TRY IT ::
Among the entries below, find the lines with "light" and copy them.

DATA LISTING ::

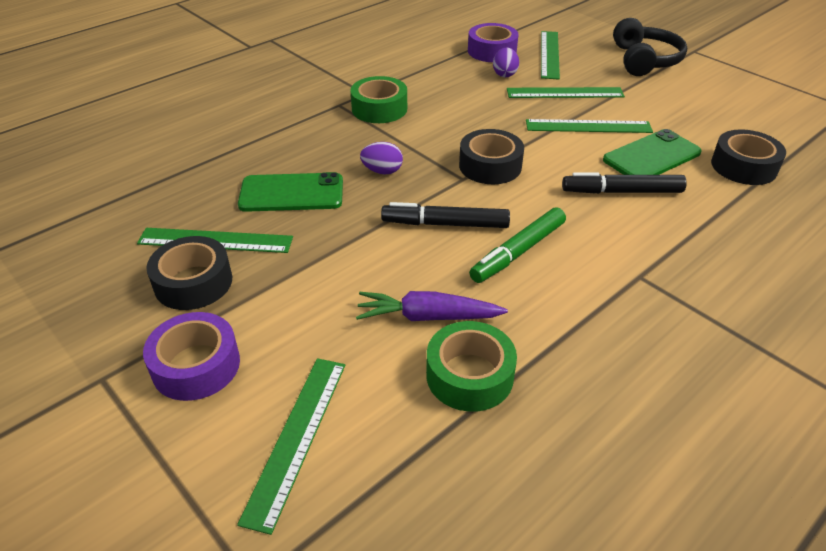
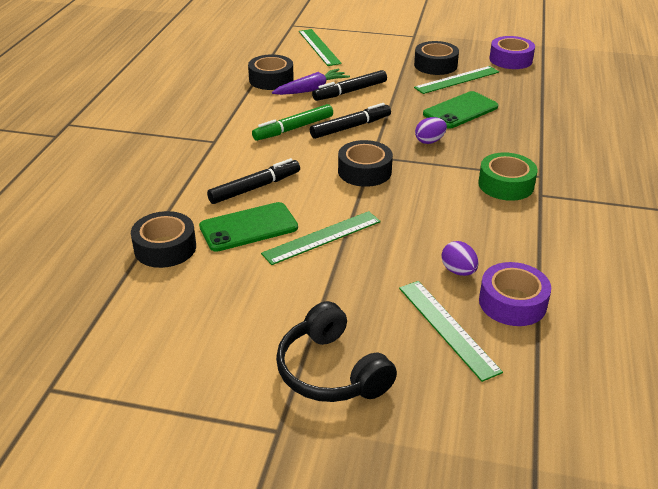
camera: 145 degrees right, 5 degrees down
(196, 365) = (386, 48): purple tape -> purple tape (510, 60)
(378, 285) = (350, 91): none -> black marker
(469, 375) = (271, 79): green tape -> black tape
(518, 252) = (293, 129): green marker -> green marker turned 135 degrees counterclockwise
(565, 93) = (376, 270): green ruler -> none
(651, 156) = (248, 227): green phone -> green phone turned 45 degrees clockwise

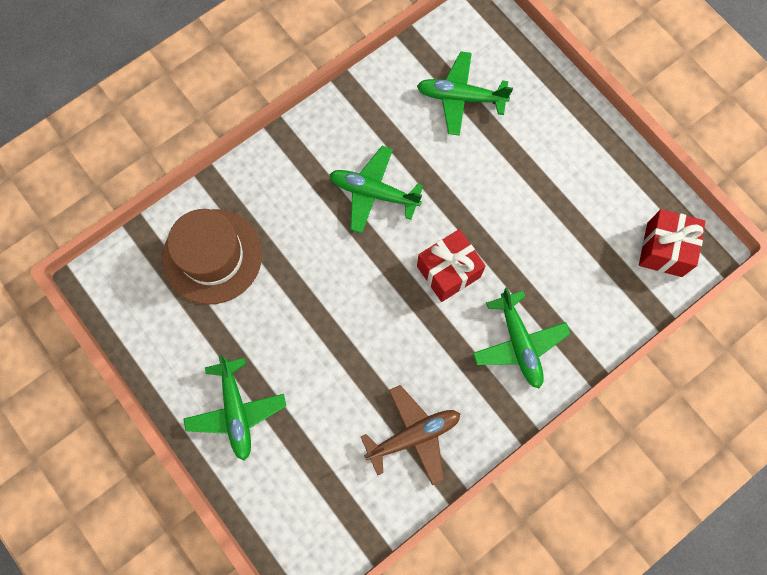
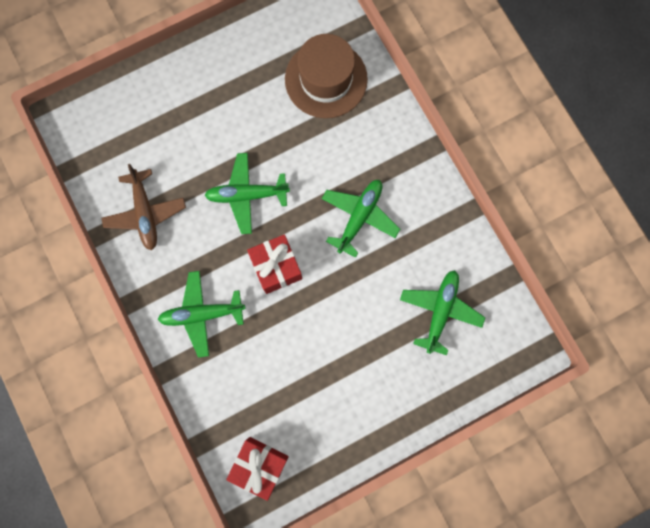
camera: 100 degrees right, 5 degrees up
(236, 411) = (195, 82): green plane -> green plane (247, 195)

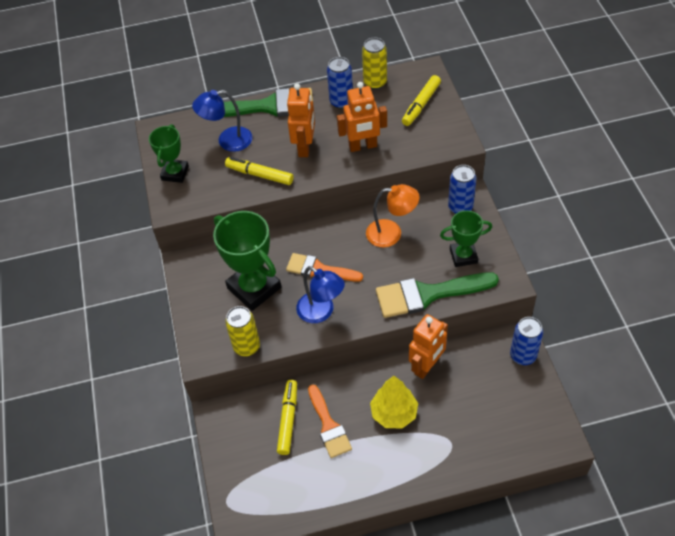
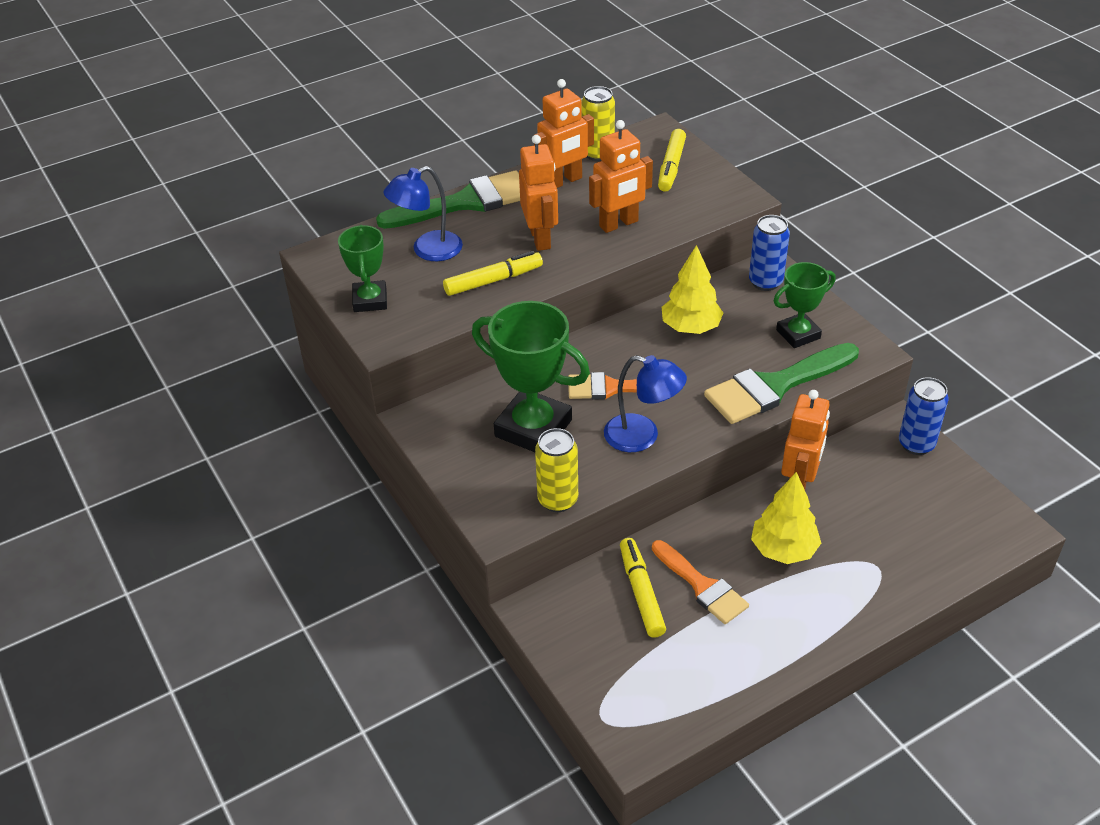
camera: 20 degrees left, 10 degrees down
(259, 175) = (493, 280): yellow marker -> yellow marker turned 150 degrees clockwise
(341, 102) = (564, 181): blue can -> orange robot
(391, 233) = (691, 327): orange lamp -> yellow tree

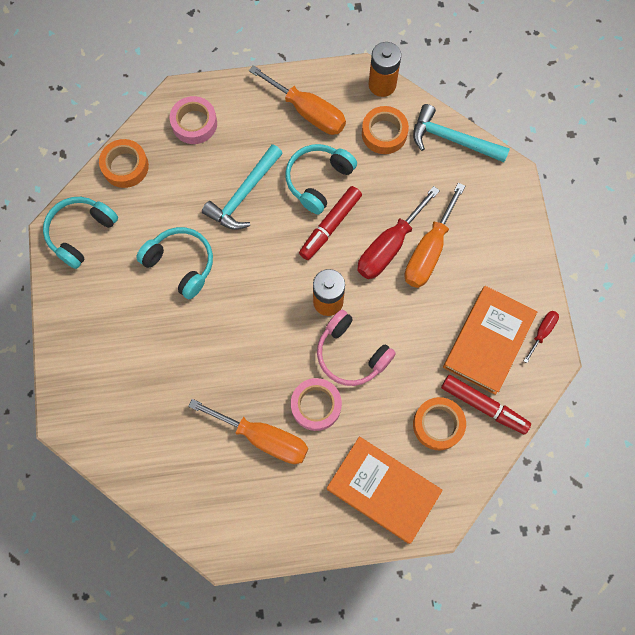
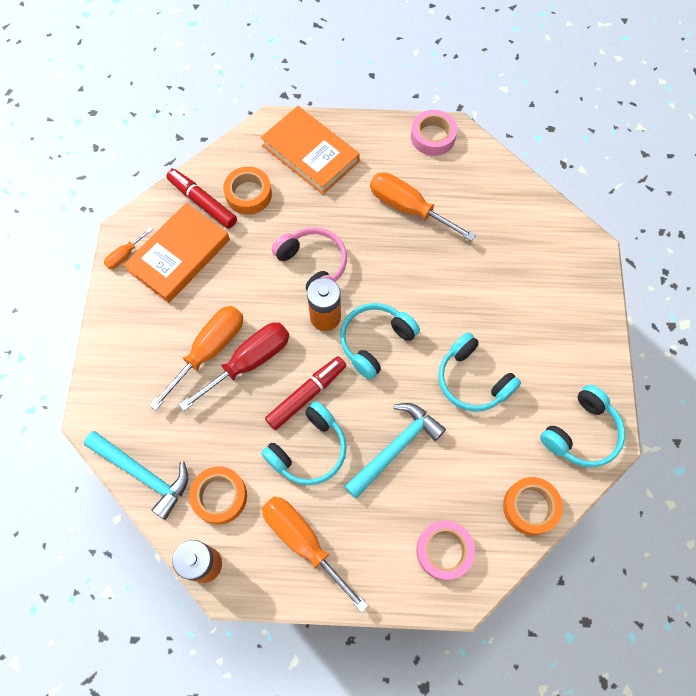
camera: 170 degrees left, 5 degrees down
(275, 285) = (375, 342): none -> turquoise headphones
(316, 405) = (355, 226): pink tape -> pink tape (433, 137)
(542, 332) = (125, 255): red screwdriver -> orange screwdriver

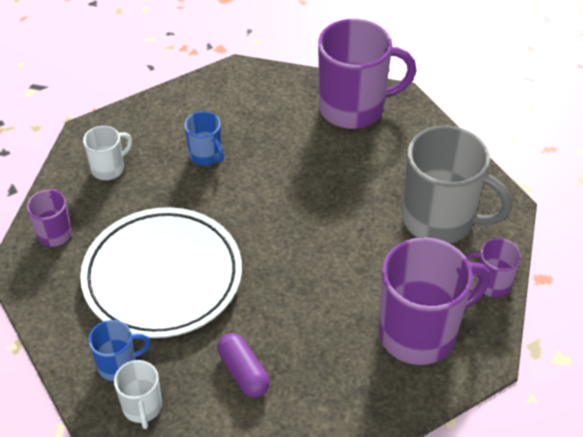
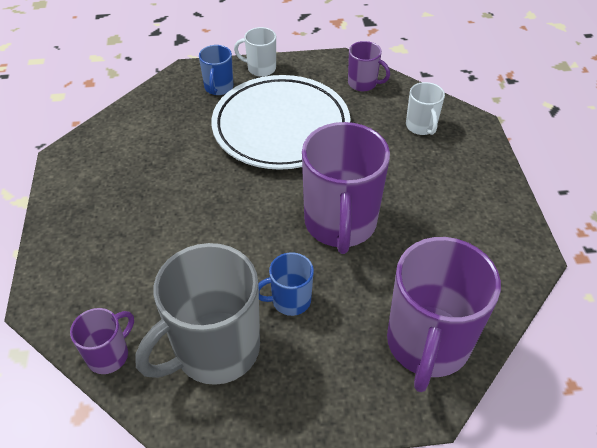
camera: 115 degrees right, 0 degrees up
(142, 407) = (176, 90): white mug -> white mug (260, 68)
(206, 155) = (408, 192): blue mug -> blue mug (290, 300)
(243, 372) = (161, 145): purple capsule -> none
(419, 333) = (105, 267): purple mug -> purple mug (340, 223)

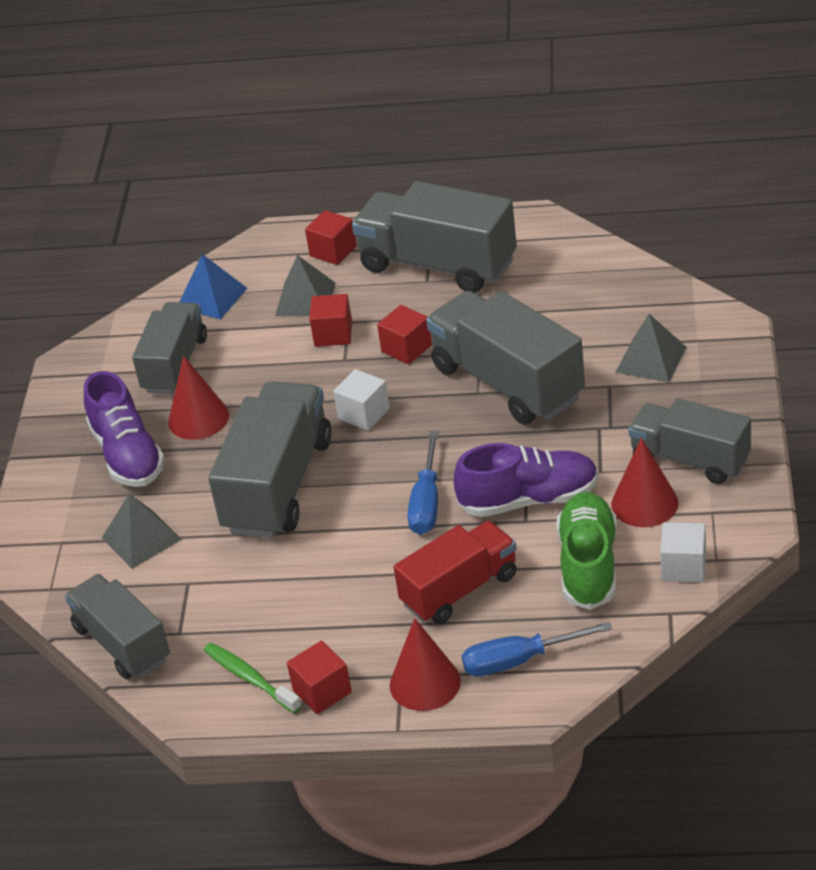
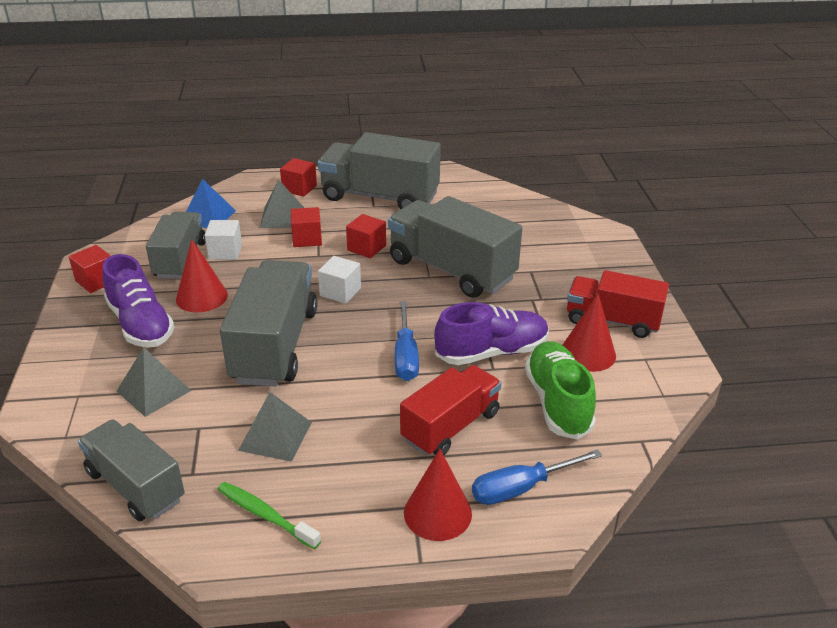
camera: 15 degrees left, 5 degrees down
(322, 691) = (339, 525): red cube -> red cube (96, 281)
(651, 359) = (556, 254): grey pyramid -> grey pyramid (275, 436)
(683, 567) = (639, 402): white cube -> white cube (225, 252)
(690, 459) = (612, 320): grey truck -> red truck

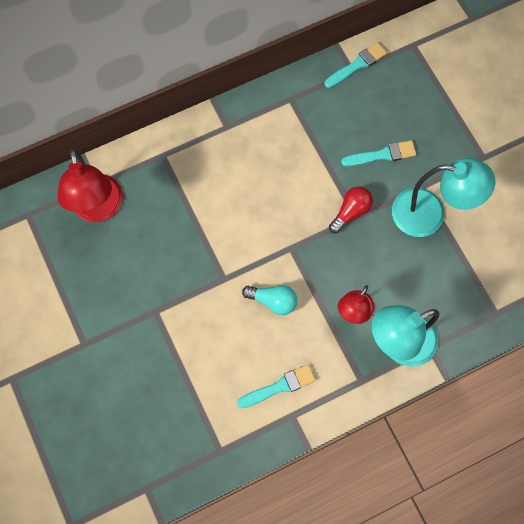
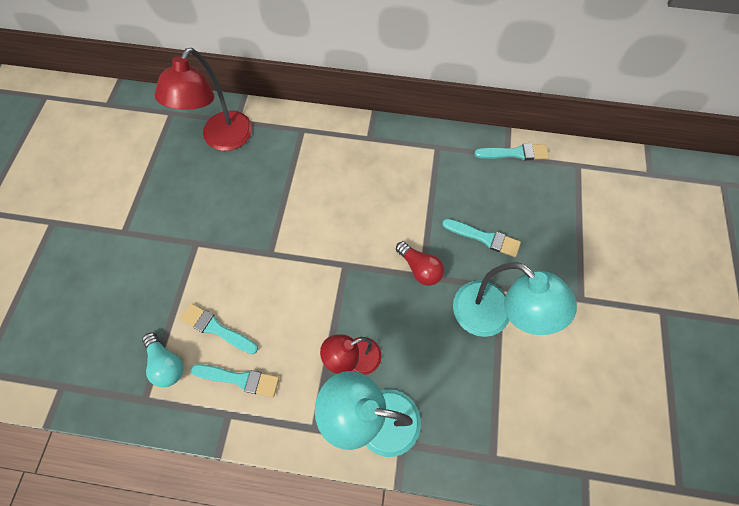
camera: 35 degrees right, 5 degrees down
(231, 364) = (216, 328): none -> turquoise brush
(273, 301) = (294, 299): turquoise light bulb -> turquoise light bulb (167, 363)
(350, 212) = (420, 268): red light bulb -> red light bulb turned 60 degrees clockwise

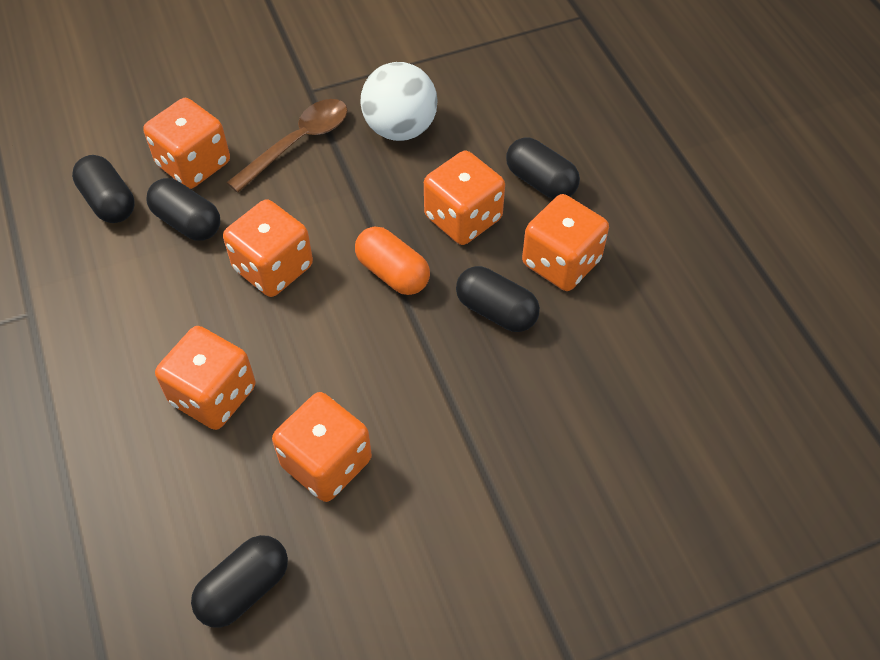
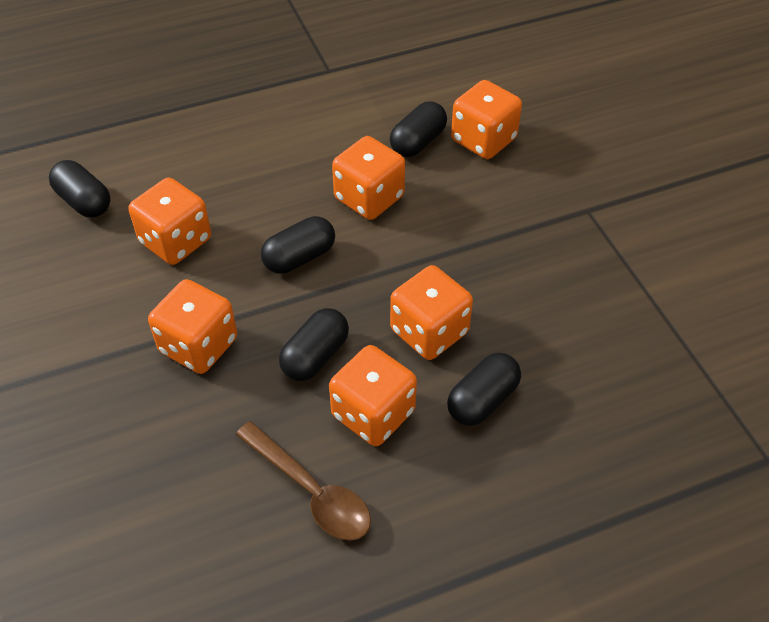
camera: 90 degrees right, 5 degrees down
(109, 202) = (438, 96): black capsule -> black capsule (299, 257)
(213, 395) = (246, 172): orange dice -> orange dice (198, 345)
(298, 143) = (517, 206): brown spoon -> brown spoon (312, 492)
(393, 273) = (362, 278): orange capsule -> none
(400, 129) = (545, 280): white ball -> none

YOUR SOLUTION ::
(273, 301) = (294, 299): turquoise light bulb -> turquoise light bulb (167, 363)
(350, 212) = (420, 268): red light bulb -> red light bulb turned 60 degrees clockwise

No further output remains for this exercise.